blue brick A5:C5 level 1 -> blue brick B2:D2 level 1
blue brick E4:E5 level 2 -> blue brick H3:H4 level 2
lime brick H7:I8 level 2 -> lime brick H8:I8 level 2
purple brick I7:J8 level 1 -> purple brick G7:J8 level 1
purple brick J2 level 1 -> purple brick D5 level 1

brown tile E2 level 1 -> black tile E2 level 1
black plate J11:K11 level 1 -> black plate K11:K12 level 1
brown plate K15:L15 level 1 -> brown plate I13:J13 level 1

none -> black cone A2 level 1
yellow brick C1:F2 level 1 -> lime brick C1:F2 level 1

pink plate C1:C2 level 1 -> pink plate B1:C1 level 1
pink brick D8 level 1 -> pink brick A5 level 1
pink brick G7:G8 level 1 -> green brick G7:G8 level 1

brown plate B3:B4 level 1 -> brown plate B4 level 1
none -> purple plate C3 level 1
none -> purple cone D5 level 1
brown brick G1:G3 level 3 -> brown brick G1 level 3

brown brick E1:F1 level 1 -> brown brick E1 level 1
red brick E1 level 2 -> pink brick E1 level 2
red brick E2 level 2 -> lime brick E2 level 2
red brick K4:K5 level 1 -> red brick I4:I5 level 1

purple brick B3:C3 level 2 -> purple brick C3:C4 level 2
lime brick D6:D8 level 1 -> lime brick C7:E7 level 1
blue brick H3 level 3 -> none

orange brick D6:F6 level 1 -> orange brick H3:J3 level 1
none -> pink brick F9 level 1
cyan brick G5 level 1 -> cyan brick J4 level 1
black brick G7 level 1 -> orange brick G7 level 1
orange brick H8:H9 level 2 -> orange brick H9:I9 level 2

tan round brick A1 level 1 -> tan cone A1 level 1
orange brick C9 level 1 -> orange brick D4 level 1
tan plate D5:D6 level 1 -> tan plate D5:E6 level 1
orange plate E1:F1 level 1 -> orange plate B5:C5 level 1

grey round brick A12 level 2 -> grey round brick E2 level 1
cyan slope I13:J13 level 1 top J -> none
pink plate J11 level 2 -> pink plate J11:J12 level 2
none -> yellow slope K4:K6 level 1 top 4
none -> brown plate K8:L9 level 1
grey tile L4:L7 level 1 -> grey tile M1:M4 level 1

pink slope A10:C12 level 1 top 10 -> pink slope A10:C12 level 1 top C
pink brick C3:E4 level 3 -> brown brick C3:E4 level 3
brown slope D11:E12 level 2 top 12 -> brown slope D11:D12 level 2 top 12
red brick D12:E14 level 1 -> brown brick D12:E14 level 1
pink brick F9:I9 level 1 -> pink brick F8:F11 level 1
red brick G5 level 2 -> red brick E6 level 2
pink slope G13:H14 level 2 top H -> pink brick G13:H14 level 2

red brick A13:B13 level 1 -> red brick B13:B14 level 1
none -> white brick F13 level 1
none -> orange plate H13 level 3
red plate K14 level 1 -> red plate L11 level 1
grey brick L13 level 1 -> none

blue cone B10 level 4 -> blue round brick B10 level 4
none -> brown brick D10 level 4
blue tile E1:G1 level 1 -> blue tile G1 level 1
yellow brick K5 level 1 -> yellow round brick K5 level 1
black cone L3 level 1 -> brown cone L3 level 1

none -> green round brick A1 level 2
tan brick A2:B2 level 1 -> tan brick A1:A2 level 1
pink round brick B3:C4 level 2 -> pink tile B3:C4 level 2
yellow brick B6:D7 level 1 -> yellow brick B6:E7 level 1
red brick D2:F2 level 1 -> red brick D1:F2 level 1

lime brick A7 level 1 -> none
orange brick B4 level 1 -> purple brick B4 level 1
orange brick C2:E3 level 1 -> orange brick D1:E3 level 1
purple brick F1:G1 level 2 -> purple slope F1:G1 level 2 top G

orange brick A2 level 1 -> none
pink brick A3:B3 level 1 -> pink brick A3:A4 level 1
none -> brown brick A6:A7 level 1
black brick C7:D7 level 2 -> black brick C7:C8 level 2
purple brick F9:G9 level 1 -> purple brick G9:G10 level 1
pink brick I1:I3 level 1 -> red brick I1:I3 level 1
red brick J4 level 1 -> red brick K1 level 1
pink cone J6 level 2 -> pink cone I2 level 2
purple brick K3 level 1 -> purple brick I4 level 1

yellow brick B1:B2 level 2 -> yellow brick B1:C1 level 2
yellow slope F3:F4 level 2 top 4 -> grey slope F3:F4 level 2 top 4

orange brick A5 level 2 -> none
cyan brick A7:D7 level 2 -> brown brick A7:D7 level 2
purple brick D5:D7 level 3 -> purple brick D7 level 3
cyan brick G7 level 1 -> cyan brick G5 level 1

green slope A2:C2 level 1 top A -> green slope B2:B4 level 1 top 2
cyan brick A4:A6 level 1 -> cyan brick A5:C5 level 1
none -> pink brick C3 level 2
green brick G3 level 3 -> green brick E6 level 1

|---|

Show the lines above that have the word "green".

REPLY:
pink brick G7:G8 level 1 -> green brick G7:G8 level 1
none -> green round brick A1 level 2
green slope A2:C2 level 1 top A -> green slope B2:B4 level 1 top 2
green brick G3 level 3 -> green brick E6 level 1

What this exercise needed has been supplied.